| WHAT YOU WILL DO |
Copy each line of the records exactly, stopping only after the line that contains "(304, 313) = (535, 191): yellow can -> none" has been written, and leave pictures out.

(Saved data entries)
********

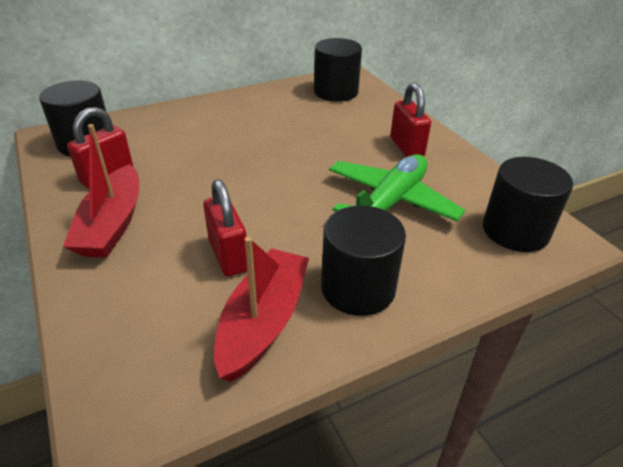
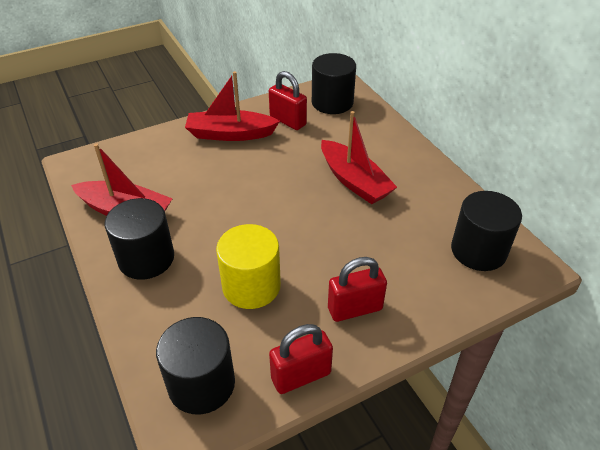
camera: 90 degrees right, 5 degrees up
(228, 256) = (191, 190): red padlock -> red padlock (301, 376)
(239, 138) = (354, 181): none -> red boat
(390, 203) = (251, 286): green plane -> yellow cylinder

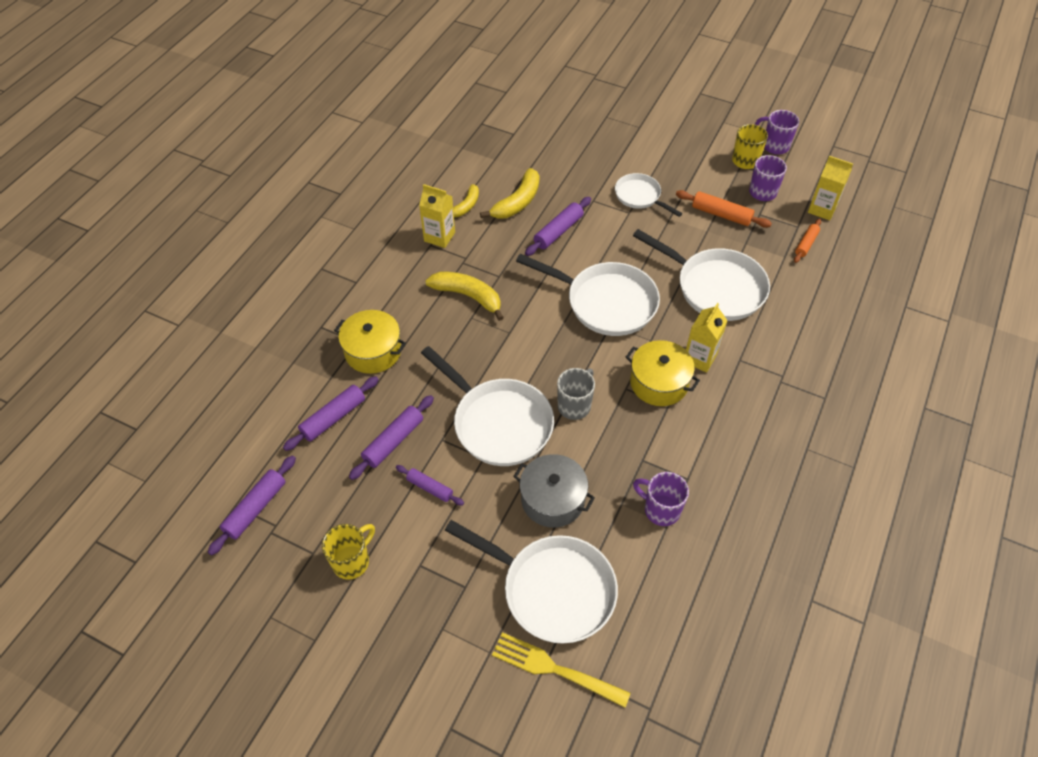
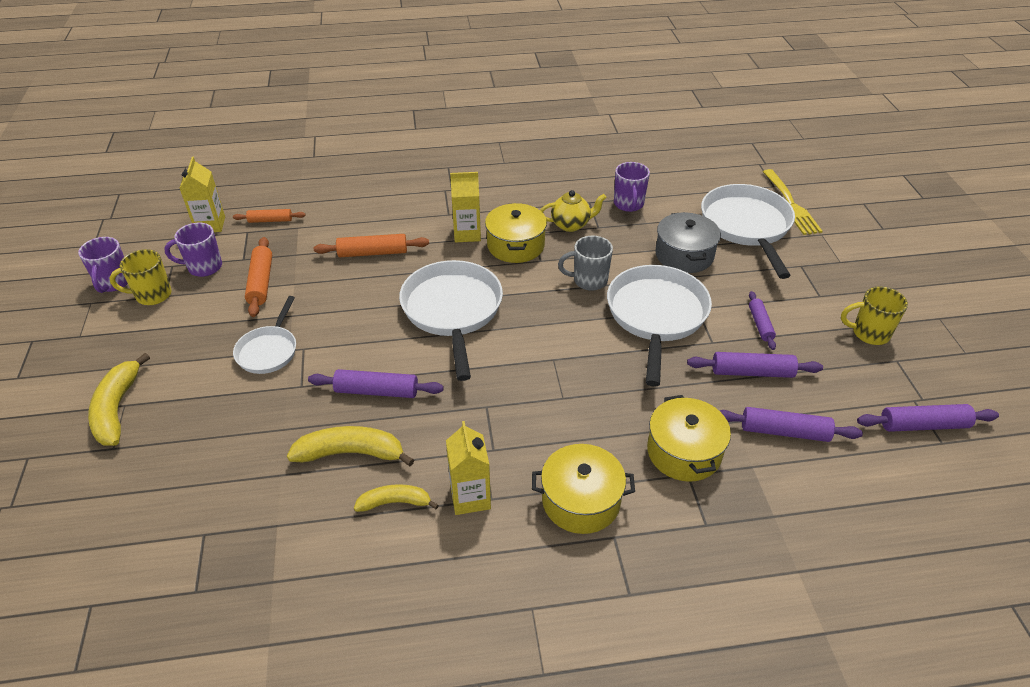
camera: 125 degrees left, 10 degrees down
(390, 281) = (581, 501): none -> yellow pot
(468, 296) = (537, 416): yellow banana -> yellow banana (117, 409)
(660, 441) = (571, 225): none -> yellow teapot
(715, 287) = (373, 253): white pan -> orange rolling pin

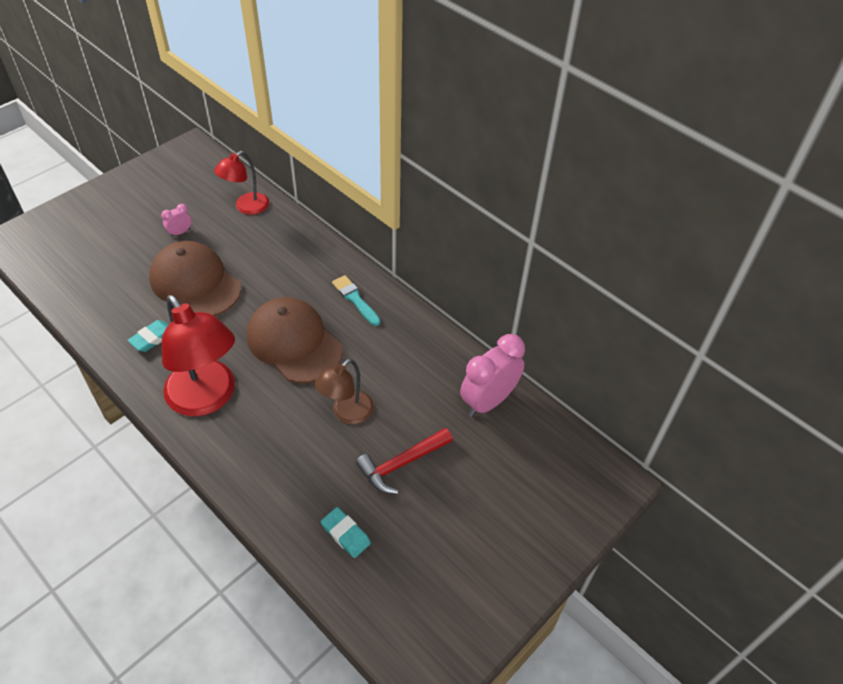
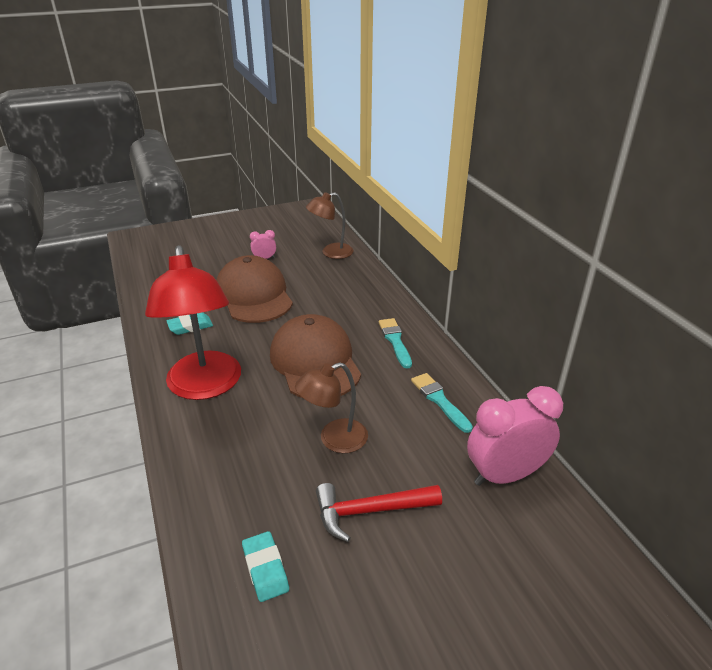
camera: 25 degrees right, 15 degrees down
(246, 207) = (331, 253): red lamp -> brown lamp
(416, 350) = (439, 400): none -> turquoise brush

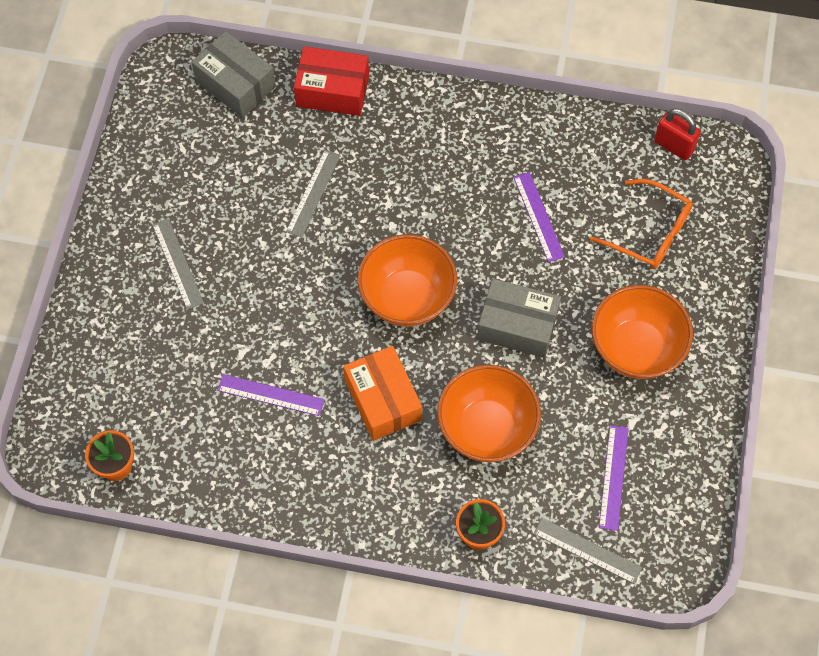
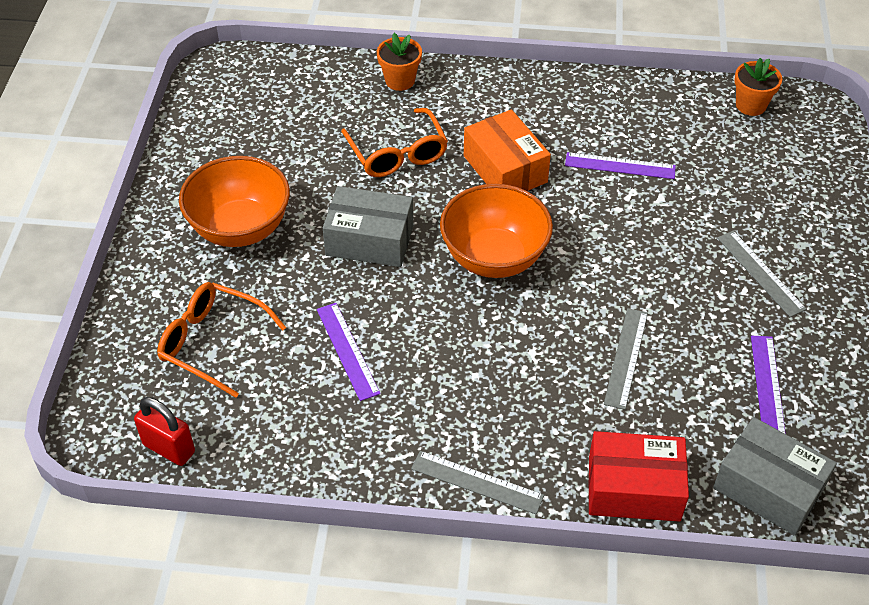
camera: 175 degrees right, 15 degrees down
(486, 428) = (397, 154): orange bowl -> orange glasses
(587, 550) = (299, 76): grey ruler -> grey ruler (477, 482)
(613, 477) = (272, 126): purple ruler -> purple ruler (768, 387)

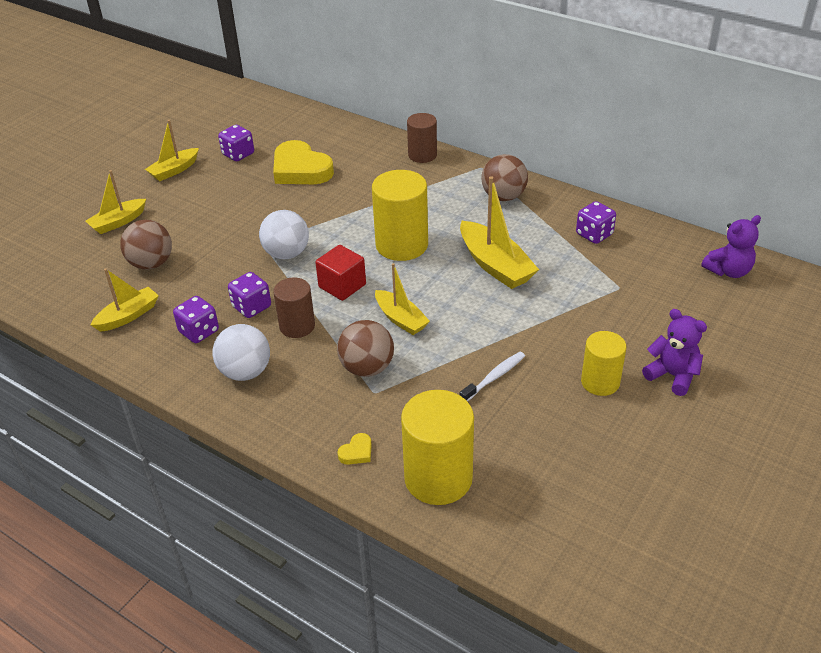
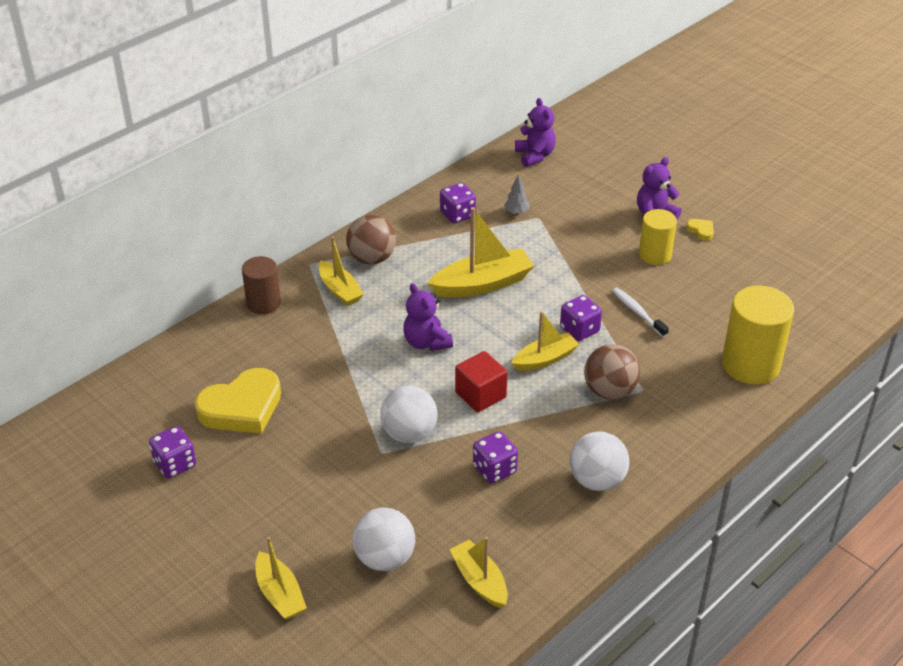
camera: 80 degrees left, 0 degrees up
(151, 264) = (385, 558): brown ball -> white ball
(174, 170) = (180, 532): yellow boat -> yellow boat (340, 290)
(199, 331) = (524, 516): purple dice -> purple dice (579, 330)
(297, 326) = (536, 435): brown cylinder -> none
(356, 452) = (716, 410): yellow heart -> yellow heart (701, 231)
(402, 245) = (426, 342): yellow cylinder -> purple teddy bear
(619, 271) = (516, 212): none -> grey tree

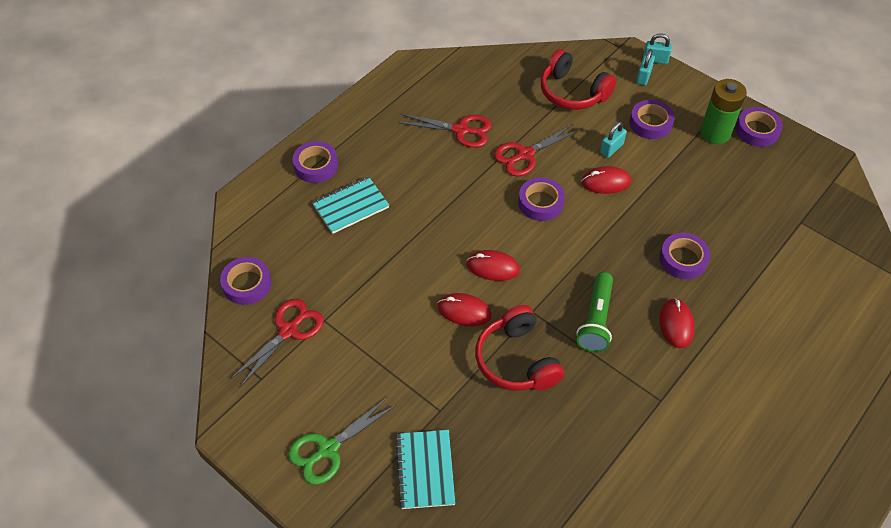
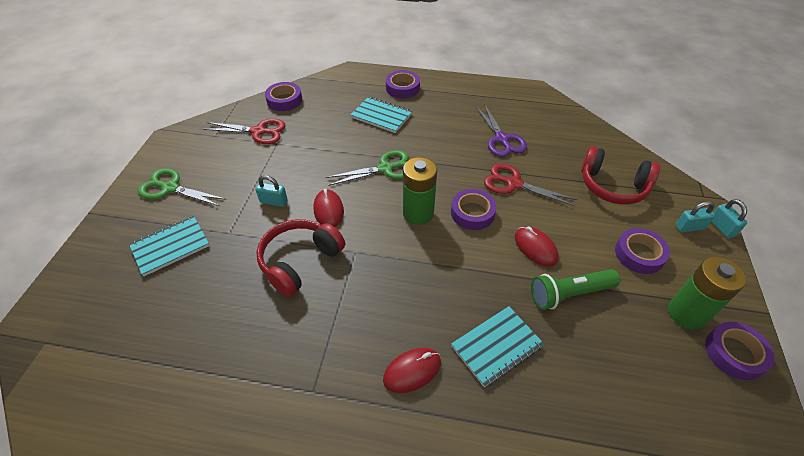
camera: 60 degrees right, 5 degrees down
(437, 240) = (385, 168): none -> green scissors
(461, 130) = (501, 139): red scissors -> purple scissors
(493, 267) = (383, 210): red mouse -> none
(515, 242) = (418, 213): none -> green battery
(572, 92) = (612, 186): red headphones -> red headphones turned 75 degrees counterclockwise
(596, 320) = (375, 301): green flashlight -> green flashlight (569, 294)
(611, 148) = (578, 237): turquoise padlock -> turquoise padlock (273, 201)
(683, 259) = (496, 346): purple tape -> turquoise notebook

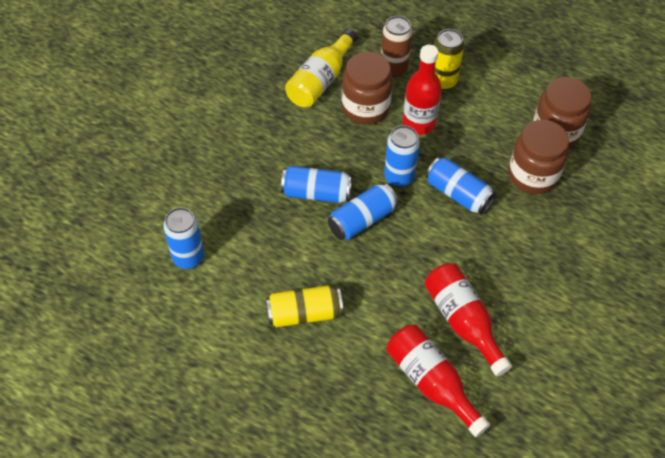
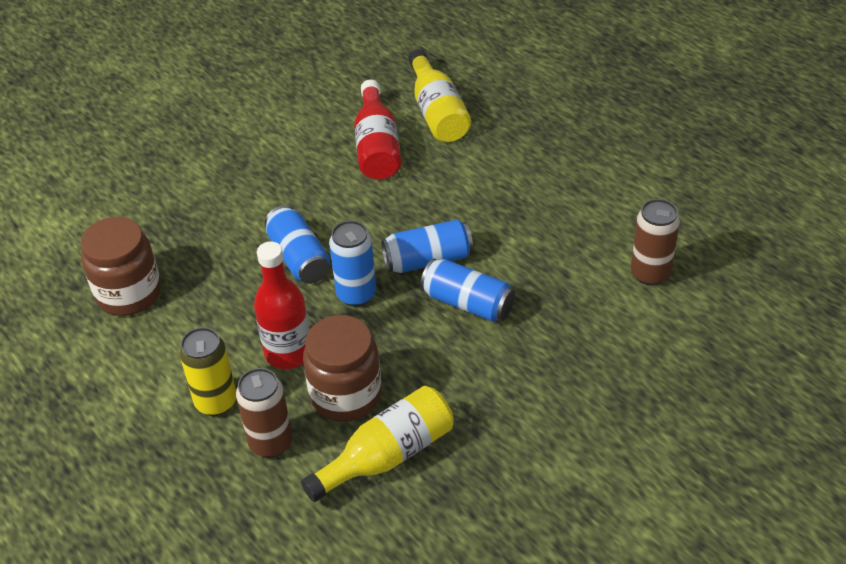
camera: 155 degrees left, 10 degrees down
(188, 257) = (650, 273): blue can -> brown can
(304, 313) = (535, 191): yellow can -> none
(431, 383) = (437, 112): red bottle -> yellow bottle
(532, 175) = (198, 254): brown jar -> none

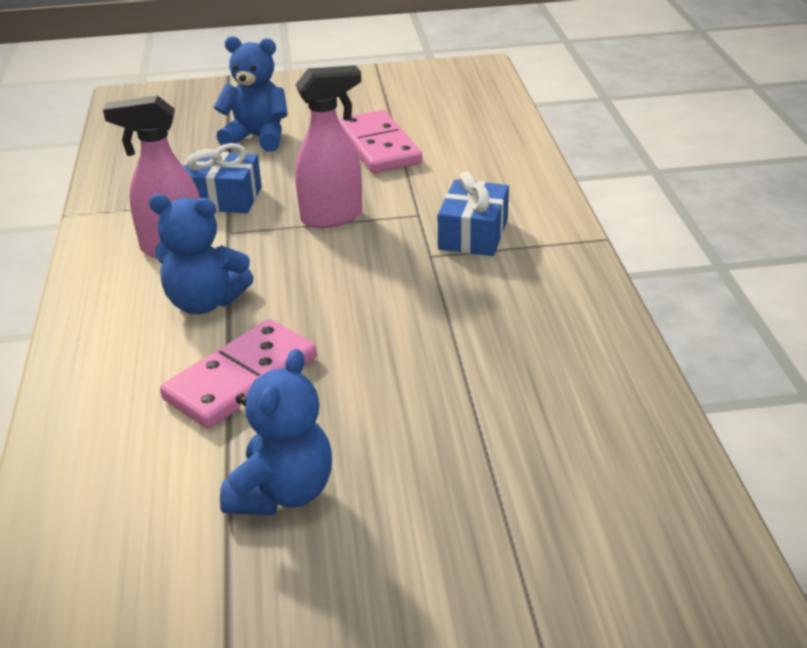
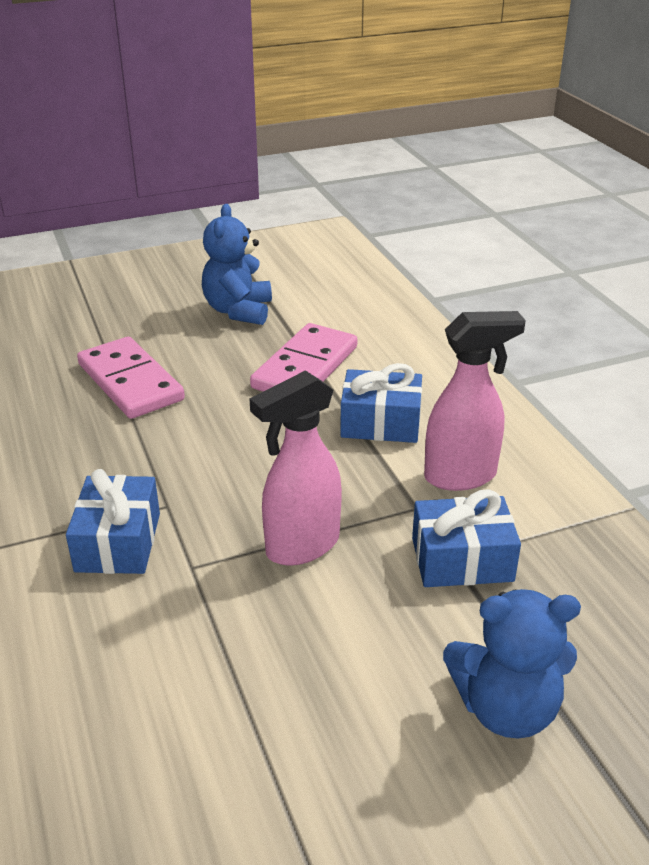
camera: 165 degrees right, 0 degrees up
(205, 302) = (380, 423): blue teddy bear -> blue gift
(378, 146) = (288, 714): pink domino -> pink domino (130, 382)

********

| WRITTEN RESPONSE |
camera: 90 degrees right, 5 degrees up
(228, 256) = (191, 190): red padlock -> red padlock (301, 376)
(239, 138) = (354, 181): none -> red boat
(390, 203) = (251, 286): green plane -> yellow cylinder

camera: 125 degrees left, 10 degrees down
(390, 281) = (581, 501): none -> yellow pot
(468, 296) = (537, 416): yellow banana -> yellow banana (117, 409)
(660, 441) = (571, 225): none -> yellow teapot
(715, 287) = (373, 253): white pan -> orange rolling pin

camera: 25 degrees right, 15 degrees down
(246, 207) = (331, 253): red lamp -> brown lamp
(416, 350) = (439, 400): none -> turquoise brush

camera: 175 degrees right, 15 degrees down
(486, 428) = (397, 154): orange bowl -> orange glasses
(587, 550) = (299, 76): grey ruler -> grey ruler (477, 482)
(613, 477) = (272, 126): purple ruler -> purple ruler (768, 387)

camera: 80 degrees left, 0 degrees up
(151, 264) = (385, 558): brown ball -> white ball
(174, 170) = (180, 532): yellow boat -> yellow boat (340, 290)
(199, 331) = (524, 516): purple dice -> purple dice (579, 330)
(297, 326) = (536, 435): brown cylinder -> none
(356, 452) = (716, 410): yellow heart -> yellow heart (701, 231)
(402, 245) = (426, 342): yellow cylinder -> purple teddy bear
(619, 271) = (516, 212): none -> grey tree

camera: 60 degrees right, 5 degrees down
(437, 240) = (385, 168): none -> green scissors
(461, 130) = (501, 139): red scissors -> purple scissors
(493, 267) = (383, 210): red mouse -> none
(515, 242) = (418, 213): none -> green battery
(572, 92) = (612, 186): red headphones -> red headphones turned 75 degrees counterclockwise
(596, 320) = (375, 301): green flashlight -> green flashlight (569, 294)
(611, 148) = (578, 237): turquoise padlock -> turquoise padlock (273, 201)
(683, 259) = (496, 346): purple tape -> turquoise notebook

camera: 155 degrees left, 10 degrees down
(188, 257) = (650, 273): blue can -> brown can
(304, 313) = (535, 191): yellow can -> none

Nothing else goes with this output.